- TO DO
Provide the entries once more, identical in every word.

- ENTRIES SHOWN

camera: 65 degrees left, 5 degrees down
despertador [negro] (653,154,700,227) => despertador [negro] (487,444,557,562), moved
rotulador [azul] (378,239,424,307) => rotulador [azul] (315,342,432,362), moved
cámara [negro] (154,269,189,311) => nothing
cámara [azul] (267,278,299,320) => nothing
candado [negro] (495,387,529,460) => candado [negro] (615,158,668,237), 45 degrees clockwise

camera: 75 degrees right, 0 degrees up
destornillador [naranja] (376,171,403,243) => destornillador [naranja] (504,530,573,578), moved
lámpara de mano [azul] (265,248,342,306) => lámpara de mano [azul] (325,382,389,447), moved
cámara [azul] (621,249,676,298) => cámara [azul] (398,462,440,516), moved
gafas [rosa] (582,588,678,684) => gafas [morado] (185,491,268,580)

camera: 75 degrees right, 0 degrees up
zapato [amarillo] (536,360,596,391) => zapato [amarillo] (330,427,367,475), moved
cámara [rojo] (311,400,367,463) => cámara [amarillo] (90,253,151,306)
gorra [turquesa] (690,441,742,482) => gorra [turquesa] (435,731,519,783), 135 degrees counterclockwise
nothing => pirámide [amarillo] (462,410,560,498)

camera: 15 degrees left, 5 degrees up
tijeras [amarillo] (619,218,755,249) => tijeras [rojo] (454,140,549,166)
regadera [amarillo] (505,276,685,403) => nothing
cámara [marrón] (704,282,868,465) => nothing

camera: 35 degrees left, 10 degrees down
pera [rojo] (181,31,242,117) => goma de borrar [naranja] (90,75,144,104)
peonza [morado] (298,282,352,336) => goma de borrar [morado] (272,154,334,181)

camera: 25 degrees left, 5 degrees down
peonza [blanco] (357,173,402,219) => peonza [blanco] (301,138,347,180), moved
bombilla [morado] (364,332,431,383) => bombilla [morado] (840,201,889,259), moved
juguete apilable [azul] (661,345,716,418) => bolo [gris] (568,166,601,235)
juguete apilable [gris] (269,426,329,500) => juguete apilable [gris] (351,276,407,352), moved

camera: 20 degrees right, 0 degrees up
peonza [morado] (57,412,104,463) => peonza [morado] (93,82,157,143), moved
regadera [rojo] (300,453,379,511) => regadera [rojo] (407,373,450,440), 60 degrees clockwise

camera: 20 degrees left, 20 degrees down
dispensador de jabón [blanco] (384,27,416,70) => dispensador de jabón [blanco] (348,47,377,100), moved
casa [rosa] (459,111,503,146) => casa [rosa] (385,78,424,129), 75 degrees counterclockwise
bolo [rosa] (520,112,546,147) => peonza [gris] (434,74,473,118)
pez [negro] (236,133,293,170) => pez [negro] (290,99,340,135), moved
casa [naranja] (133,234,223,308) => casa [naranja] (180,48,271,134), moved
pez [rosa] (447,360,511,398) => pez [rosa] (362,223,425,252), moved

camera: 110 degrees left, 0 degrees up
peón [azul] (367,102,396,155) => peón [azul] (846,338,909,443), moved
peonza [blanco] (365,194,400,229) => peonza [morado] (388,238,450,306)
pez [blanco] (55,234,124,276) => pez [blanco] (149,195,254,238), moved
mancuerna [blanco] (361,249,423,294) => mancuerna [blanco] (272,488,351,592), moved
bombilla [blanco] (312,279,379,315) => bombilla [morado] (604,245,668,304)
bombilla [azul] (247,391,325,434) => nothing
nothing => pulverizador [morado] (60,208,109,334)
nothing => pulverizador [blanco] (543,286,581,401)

- ANSWER SPACE
camera: 65 degrees left, 5 degrees down
despertador [negro] (653,154,700,227) => despertador [negro] (487,444,557,562), moved
rotulador [azul] (378,239,424,307) => rotulador [azul] (315,342,432,362), moved
cámara [negro] (154,269,189,311) => nothing
cámara [azul] (267,278,299,320) => nothing
candado [negro] (495,387,529,460) => candado [negro] (615,158,668,237), 45 degrees clockwise

camera: 75 degrees right, 0 degrees up
destornillador [naranja] (376,171,403,243) => destornillador [naranja] (504,530,573,578), moved
lámpara de mano [azul] (265,248,342,306) => lámpara de mano [azul] (325,382,389,447), moved
cámara [azul] (621,249,676,298) => cámara [azul] (398,462,440,516), moved
gafas [rosa] (582,588,678,684) => gafas [morado] (185,491,268,580)

camera: 75 degrees right, 0 degrees up
zapato [amarillo] (536,360,596,391) => zapato [amarillo] (330,427,367,475), moved
cámara [rojo] (311,400,367,463) => cámara [amarillo] (90,253,151,306)
gorra [turquesa] (690,441,742,482) => gorra [turquesa] (435,731,519,783), 135 degrees counterclockwise
nothing => pirámide [amarillo] (462,410,560,498)

camera: 15 degrees left, 5 degrees up
tijeras [amarillo] (619,218,755,249) => tijeras [rojo] (454,140,549,166)
regadera [amarillo] (505,276,685,403) => nothing
cámara [marrón] (704,282,868,465) => nothing

camera: 35 degrees left, 10 degrees down
pera [rojo] (181,31,242,117) => goma de borrar [naranja] (90,75,144,104)
peonza [morado] (298,282,352,336) => goma de borrar [morado] (272,154,334,181)

camera: 25 degrees left, 5 degrees down
peonza [blanco] (357,173,402,219) => peonza [blanco] (301,138,347,180), moved
bombilla [morado] (364,332,431,383) => bombilla [morado] (840,201,889,259), moved
juguete apilable [azul] (661,345,716,418) => bolo [gris] (568,166,601,235)
juguete apilable [gris] (269,426,329,500) => juguete apilable [gris] (351,276,407,352), moved

camera: 20 degrees right, 0 degrees up
peonza [morado] (57,412,104,463) => peonza [morado] (93,82,157,143), moved
regadera [rojo] (300,453,379,511) => regadera [rojo] (407,373,450,440), 60 degrees clockwise

camera: 20 degrees left, 20 degrees down
dispensador de jabón [blanco] (384,27,416,70) => dispensador de jabón [blanco] (348,47,377,100), moved
casa [rosa] (459,111,503,146) => casa [rosa] (385,78,424,129), 75 degrees counterclockwise
bolo [rosa] (520,112,546,147) => peonza [gris] (434,74,473,118)
pez [negro] (236,133,293,170) => pez [negro] (290,99,340,135), moved
casa [naranja] (133,234,223,308) => casa [naranja] (180,48,271,134), moved
pez [rosa] (447,360,511,398) => pez [rosa] (362,223,425,252), moved

camera: 110 degrees left, 0 degrees up
peón [azul] (367,102,396,155) => peón [azul] (846,338,909,443), moved
peonza [blanco] (365,194,400,229) => peonza [morado] (388,238,450,306)
pez [blanco] (55,234,124,276) => pez [blanco] (149,195,254,238), moved
mancuerna [blanco] (361,249,423,294) => mancuerna [blanco] (272,488,351,592), moved
bombilla [blanco] (312,279,379,315) => bombilla [morado] (604,245,668,304)
bombilla [azul] (247,391,325,434) => nothing
nothing => pulverizador [morado] (60,208,109,334)
nothing => pulverizador [blanco] (543,286,581,401)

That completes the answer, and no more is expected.